### DATASET RECORDS:

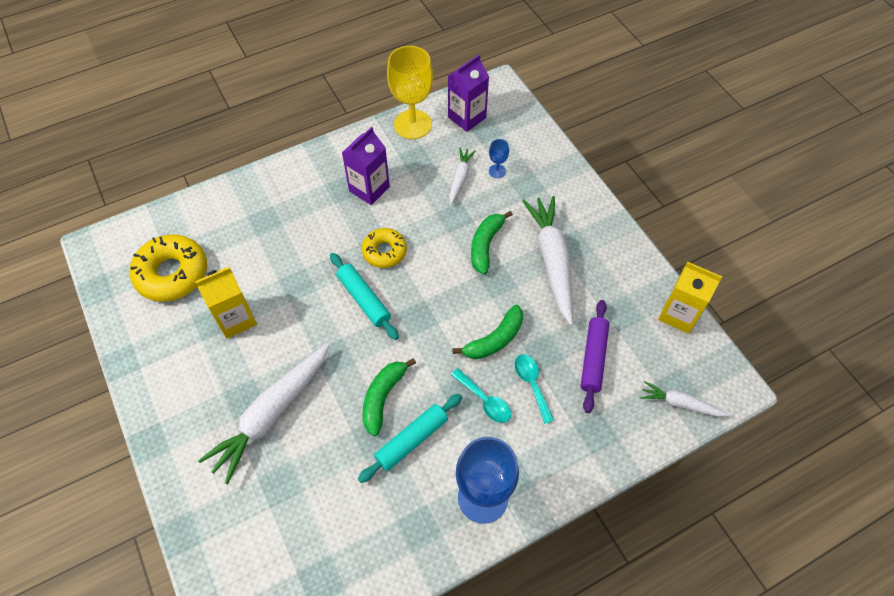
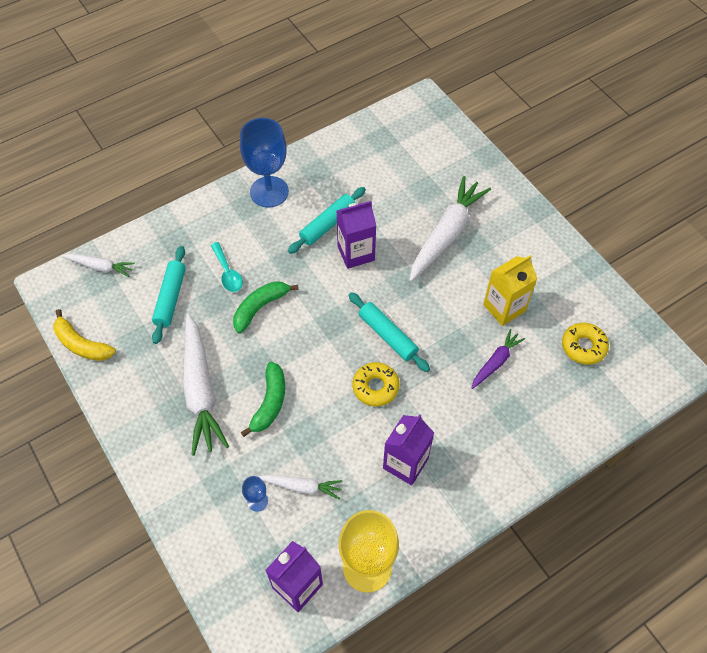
camera: 175 degrees right, 0 degrees up
yellow donut [130,234,207,302] -> yellow donut [562,323,609,365], size x0.62
green banana [362,358,416,436] -> purple carton [337,201,376,269]
white carrot [449,147,476,205] -> white carrot turned 90 degrees counterclockwise [257,474,343,499]
turquoise spoon [451,368,511,423] -> none
purple rolling pin [581,300,609,413] -> turquoise rolling pin [152,246,186,344]
yellow carton [658,262,722,334] -> yellow banana [53,309,116,361]
none -> purple carrot [472,329,525,389]

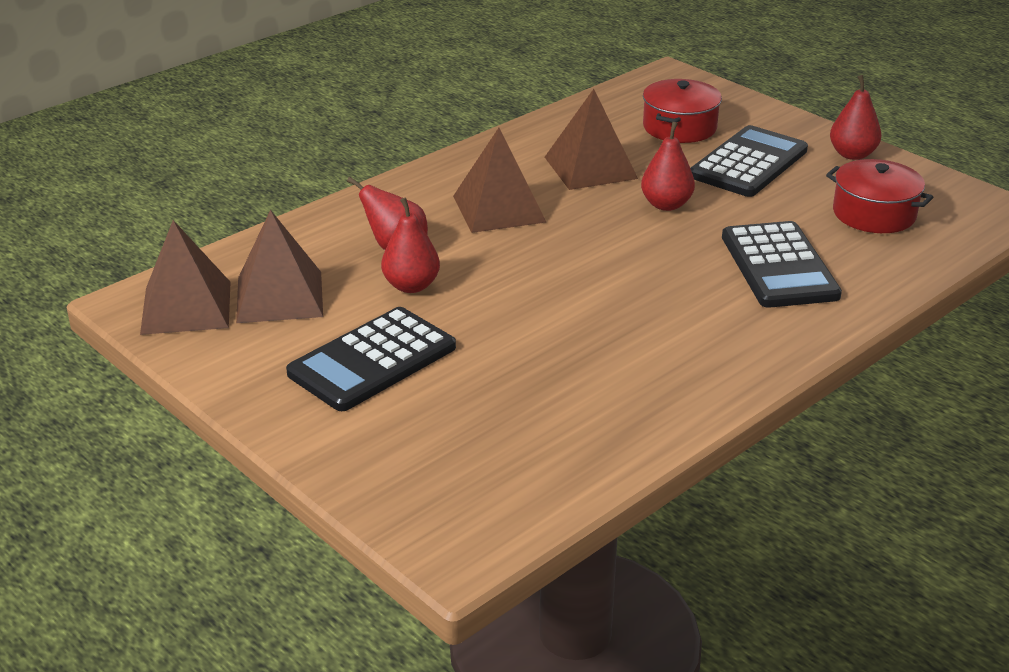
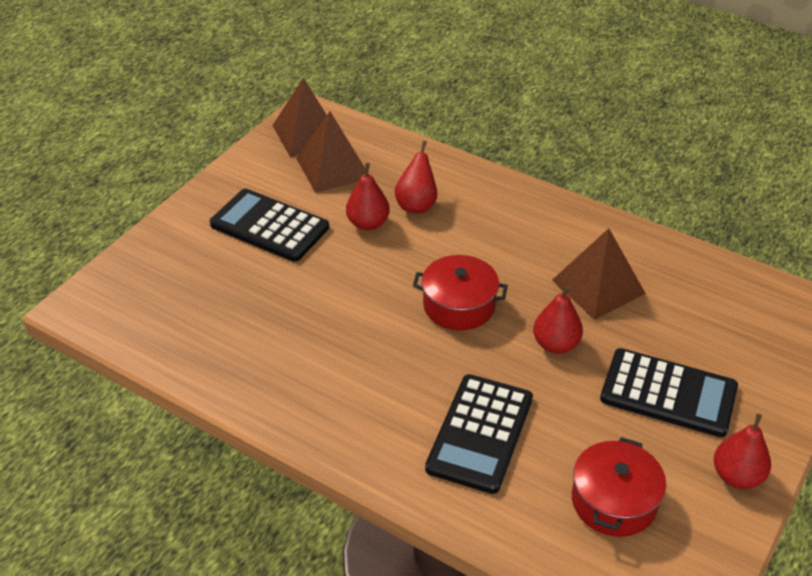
camera: 75 degrees right, 10 degrees up
brown pyramid [453,128,546,233] -> none
red pot [643,79,722,143] -> red pot moved to [413,255,508,331]
black calculator [722,221,842,308] -> black calculator turned 45 degrees counterclockwise [425,374,533,494]

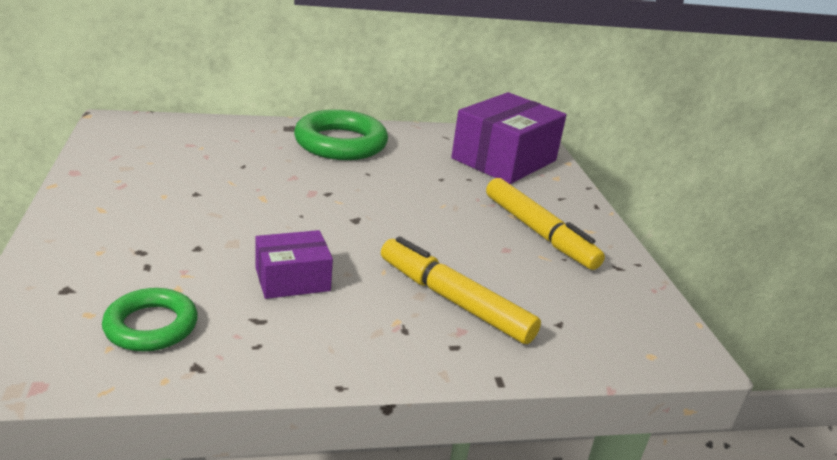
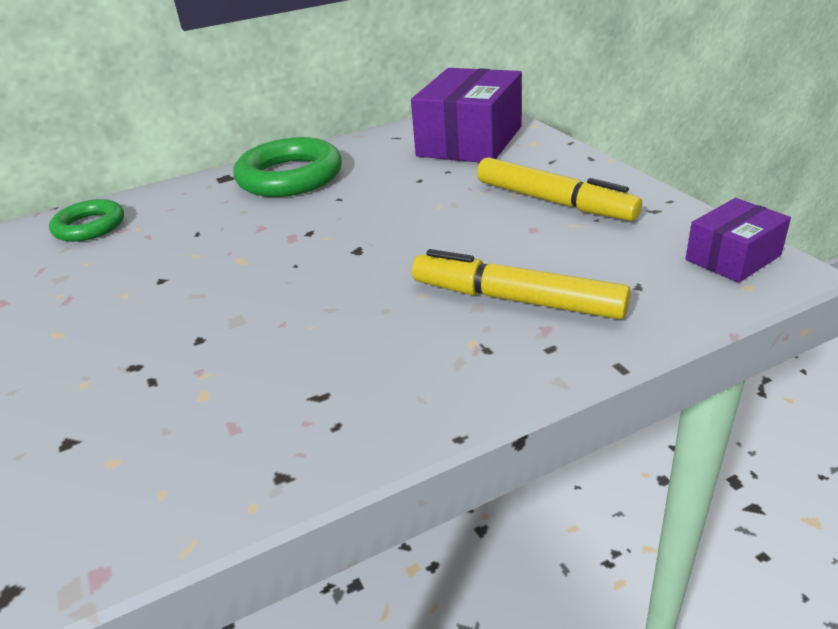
camera: 10 degrees left, 5 degrees up
green ring [102,288,198,352] -> green ring moved to [49,199,124,242]
purple box [255,230,333,299] -> purple box moved to [686,198,791,283]

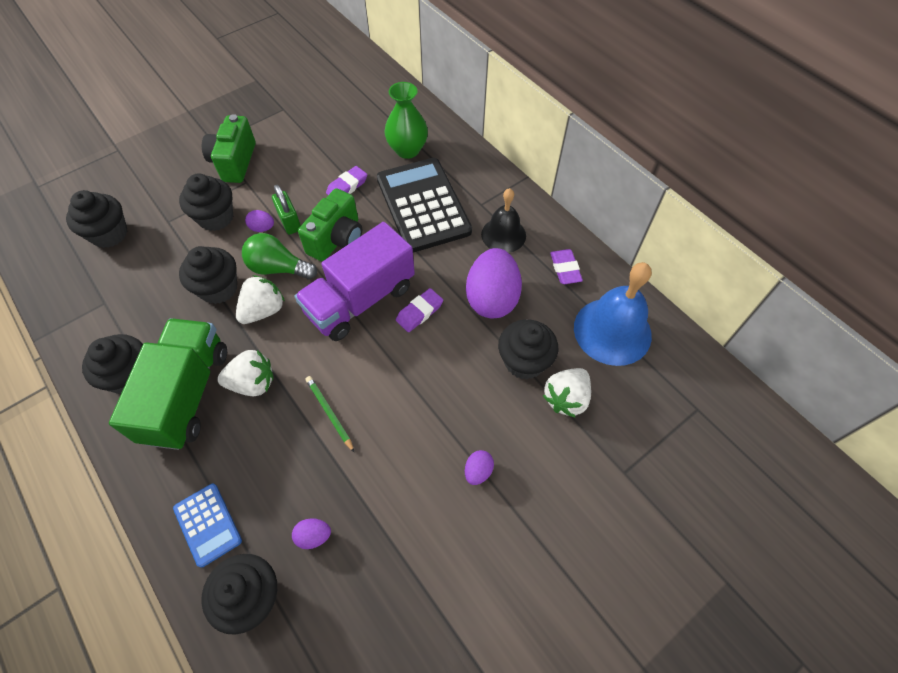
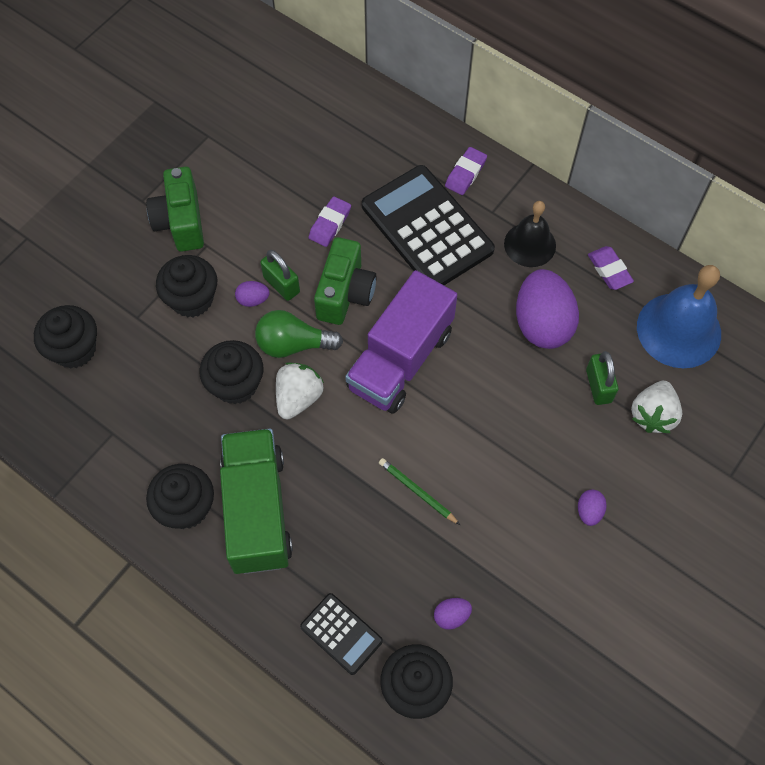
camera: 15 degrees left, 5 degrees up
blue calculator [173,484,242,568] -> black calculator [300,593,383,675]
white strawberry [217,350,274,396] -> none
green vase [384,82,428,159] -> none
purple eraser [396,288,443,332] -> purple eraser moved to [445,147,487,195]
black cupcake [498,319,558,379] -> green padlock [586,351,619,405]

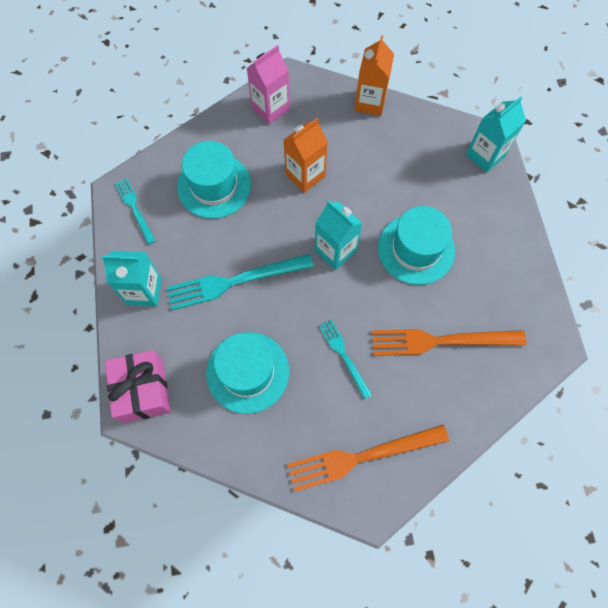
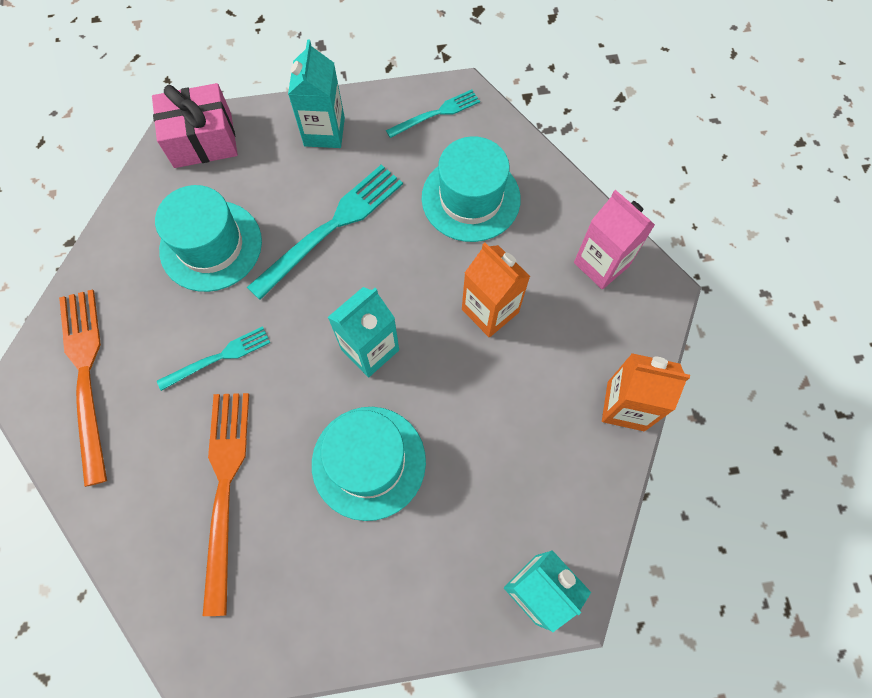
camera: 90 degrees right, 0 degrees up
turquoise fork [167,254,314,310] -> turquoise fork turned 60 degrees clockwise [247,165,403,300]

### EXERCISE AIM:
Which lines run from the one holding "purple box [255,230,333,299]" through the end of the records? Reproduce them word for word, both ends included, with no pictures.

### ANSWER AREA:
purple box [255,230,333,299] -> purple box moved to [686,198,791,283]

camera: 15 degrees left, 5 degrees up
blue calculator [173,484,242,568] -> black calculator [300,593,383,675]
white strawberry [217,350,274,396] -> none
green vase [384,82,428,159] -> none
purple eraser [396,288,443,332] -> purple eraser moved to [445,147,487,195]
black cupcake [498,319,558,379] -> green padlock [586,351,619,405]

camera: 90 degrees right, 0 degrees up
turquoise fork [167,254,314,310] -> turquoise fork turned 60 degrees clockwise [247,165,403,300]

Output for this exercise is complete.